#### Given request:
Turn the entries from the line with "orange triangle: rotated 30 degrees clockwise" to the line with "green hexagon: moved 3 px right, 2 px down" into a Markdown table with the columns Row and Entry line, skipping blank lines. Leave the pictures out of the table.

#### Data entries:
··········
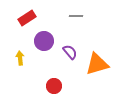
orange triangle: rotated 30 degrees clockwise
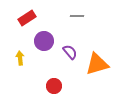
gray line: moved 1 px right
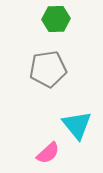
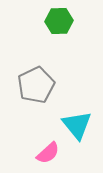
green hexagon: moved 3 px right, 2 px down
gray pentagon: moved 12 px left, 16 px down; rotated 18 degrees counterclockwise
··········
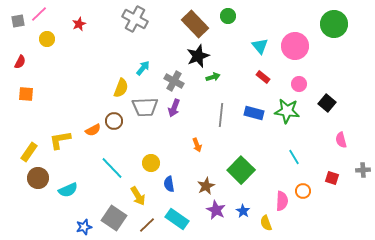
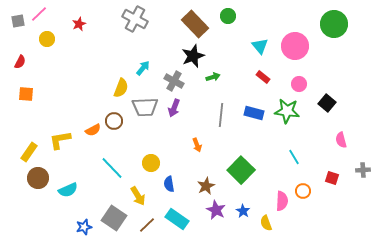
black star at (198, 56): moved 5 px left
··········
#### Reply to the exercise:
| Row | Entry line |
|---|---|
| 1 | orange triangle: rotated 30 degrees clockwise |
| 2 | gray line: moved 1 px right |
| 3 | green hexagon: moved 3 px right, 2 px down |